▶ **TASK DETAILS**: What is needed is an exact copy of the records below, with the pictures left out.

○ ○ ○ ○ ○

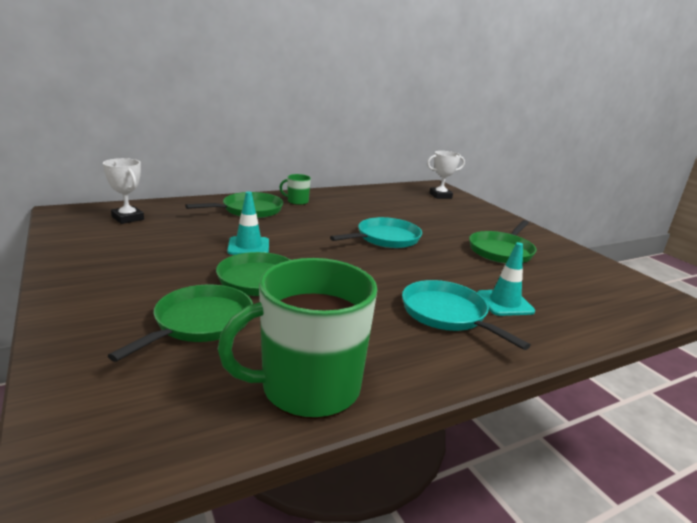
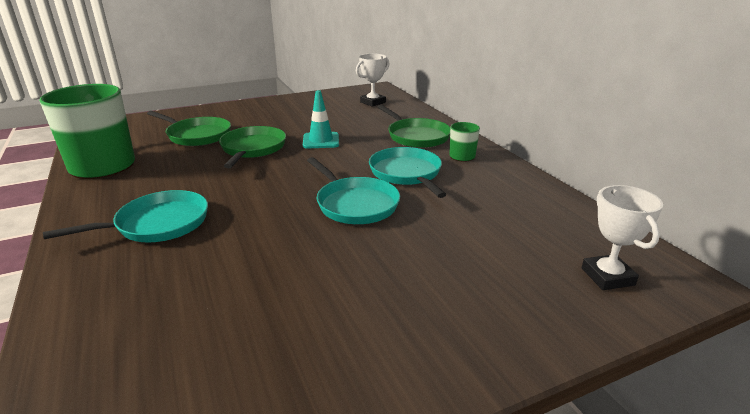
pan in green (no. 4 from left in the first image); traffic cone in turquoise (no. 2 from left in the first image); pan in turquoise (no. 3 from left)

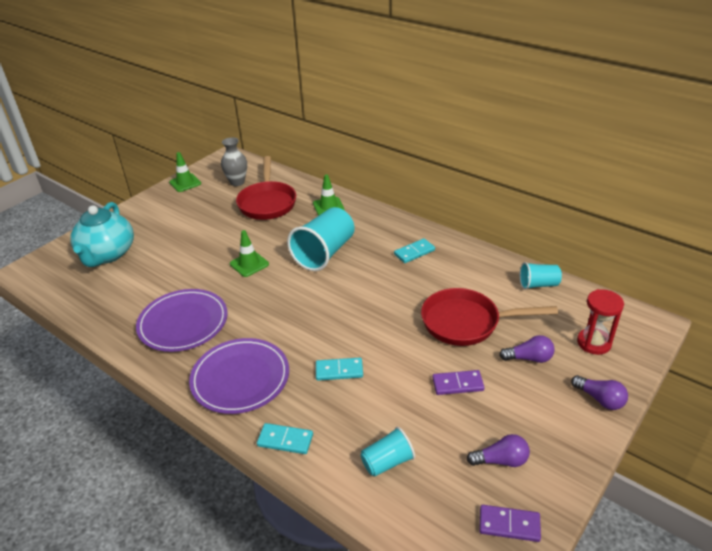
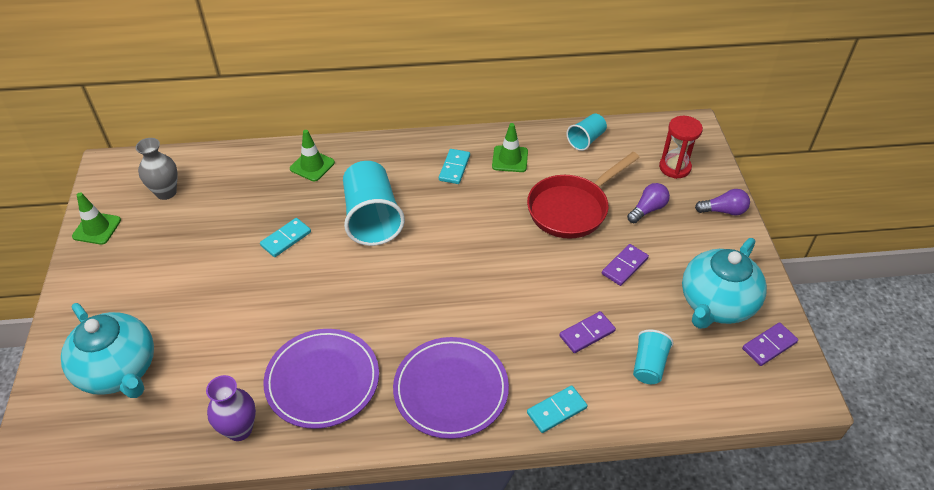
traffic cone in green (no. 3 from left); pan in red (no. 1 from left in the first image); domino in turquoise (no. 1 from left); teapot in turquoise (no. 2 from left); vase in purple; domino in purple (no. 1 from left)

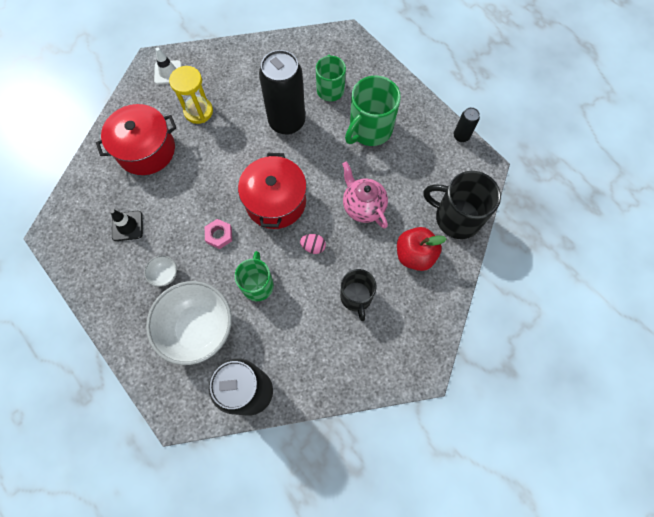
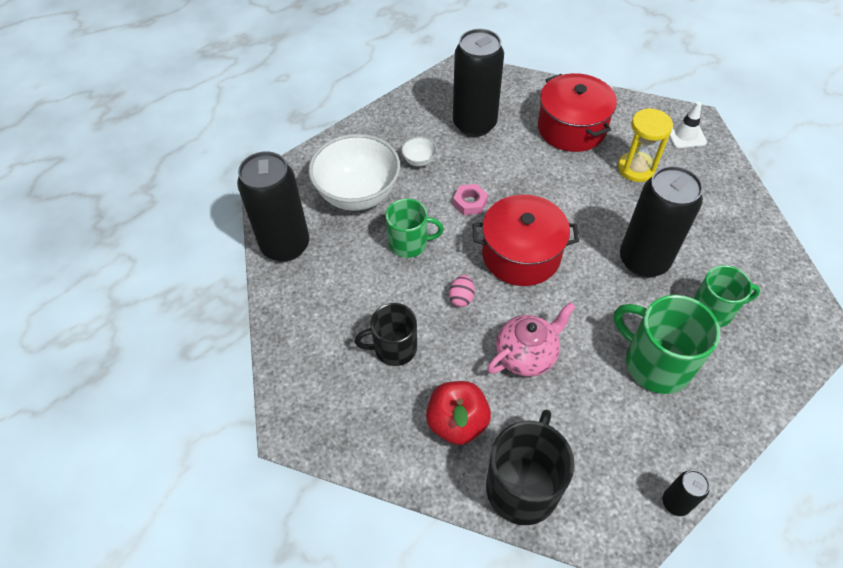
can in black (no. 2 from left)

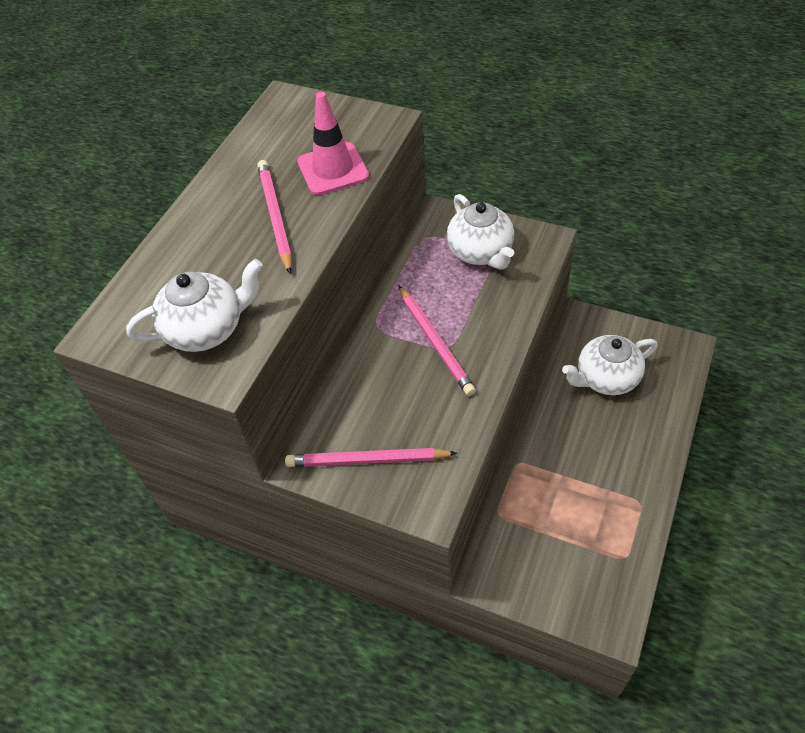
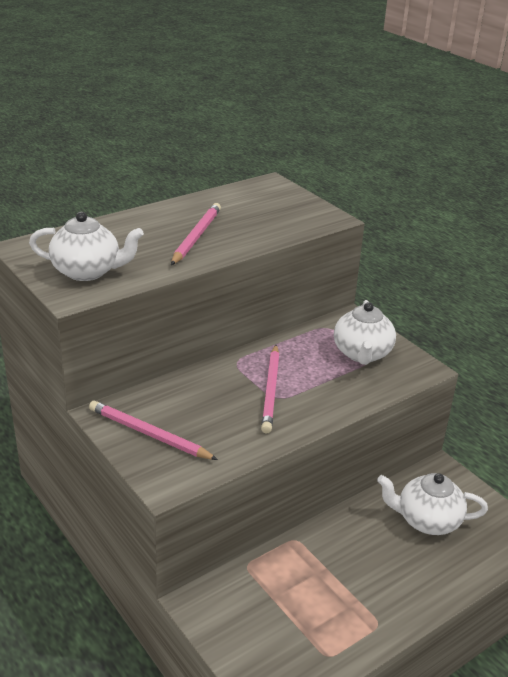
traffic cone in pink

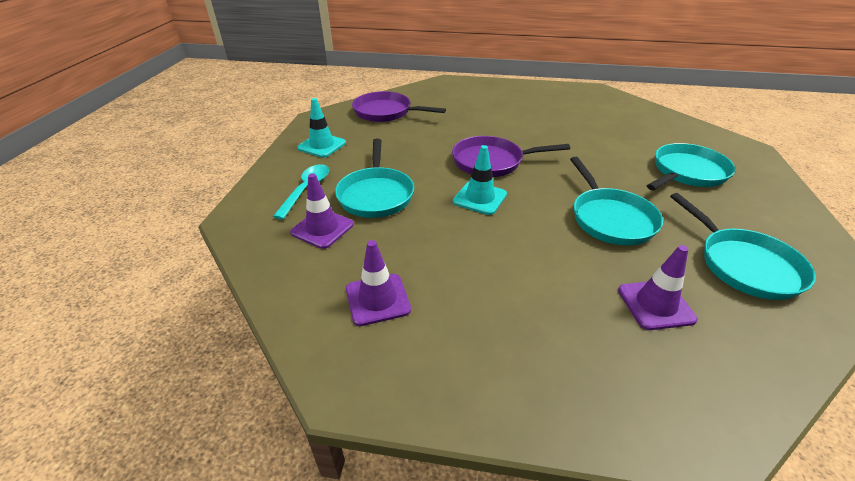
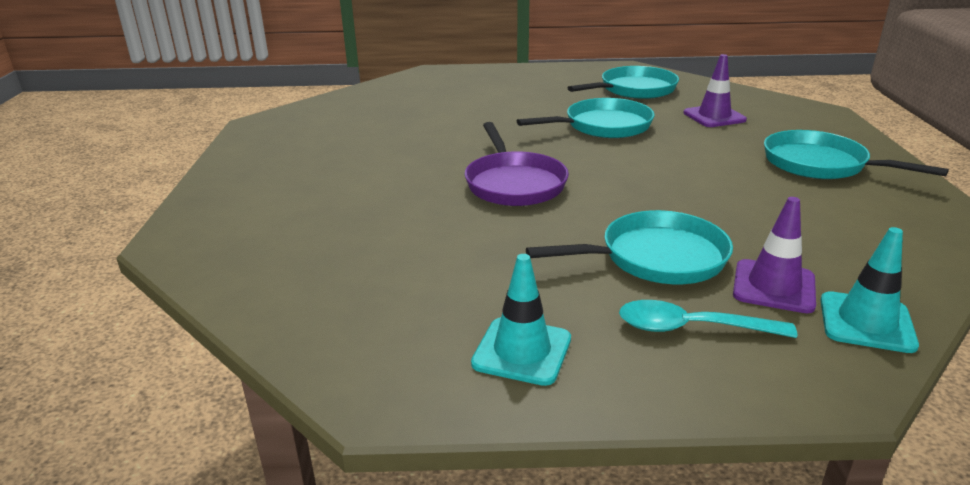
traffic cone in purple (no. 2 from left in the first image); pan in purple (no. 1 from left in the first image); traffic cone in turquoise (no. 2 from left); pan in turquoise (no. 4 from left)

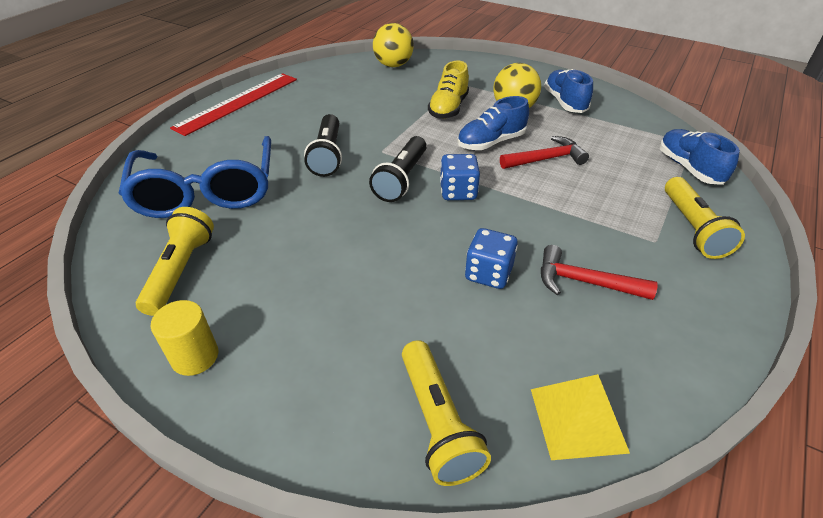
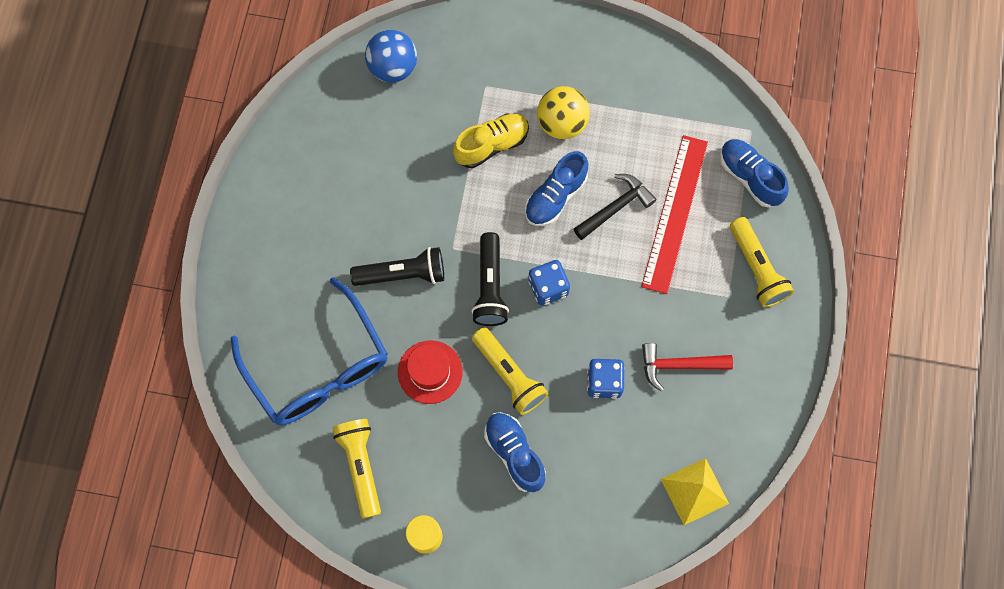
ruler in red; flashlight in black (no. 1 from left); ball in blue; flashlight in yellow (no. 2 from left); shoe in yellow; hammer in black; shoe in blue (no. 1 from left); hat in red

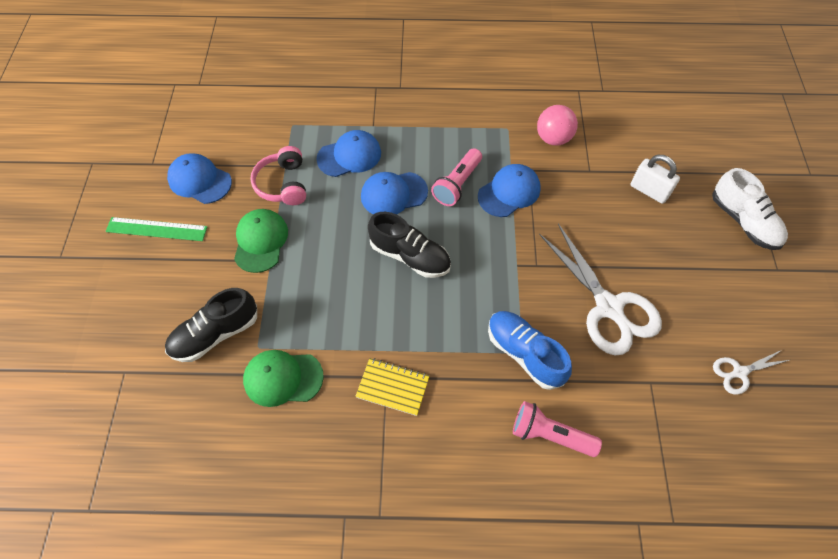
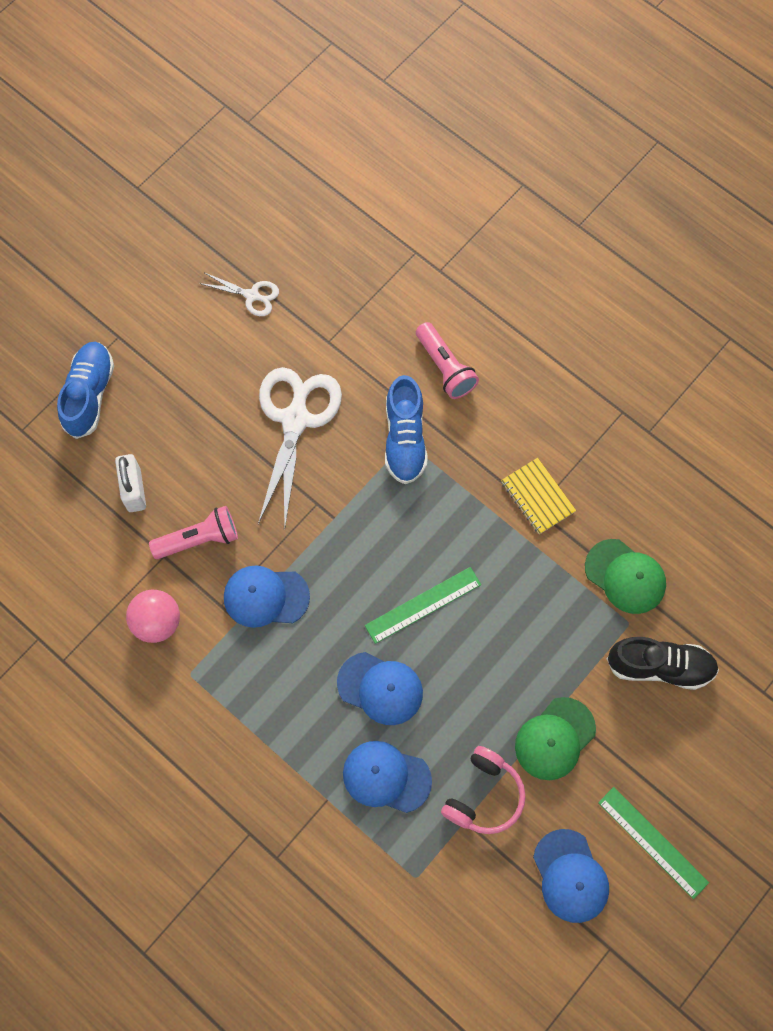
ruler in green (no. 1 from left); flashlight in pink (no. 1 from left); shoe in blue (no. 1 from left)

○ ○ ○ ○ ○

▶ **EXERCISE RESULT**:
pan in green (no. 4 from left in the first image); traffic cone in turquoise (no. 2 from left in the first image); pan in turquoise (no. 3 from left)

traffic cone in green (no. 3 from left); pan in red (no. 1 from left in the first image); domino in turquoise (no. 1 from left); teapot in turquoise (no. 2 from left); vase in purple; domino in purple (no. 1 from left)

can in black (no. 2 from left)

traffic cone in pink

traffic cone in purple (no. 2 from left in the first image); pan in purple (no. 1 from left in the first image); traffic cone in turquoise (no. 2 from left); pan in turquoise (no. 4 from left)

ruler in red; flashlight in black (no. 1 from left); ball in blue; flashlight in yellow (no. 2 from left); shoe in yellow; hammer in black; shoe in blue (no. 1 from left); hat in red

ruler in green (no. 1 from left); flashlight in pink (no. 1 from left); shoe in blue (no. 1 from left)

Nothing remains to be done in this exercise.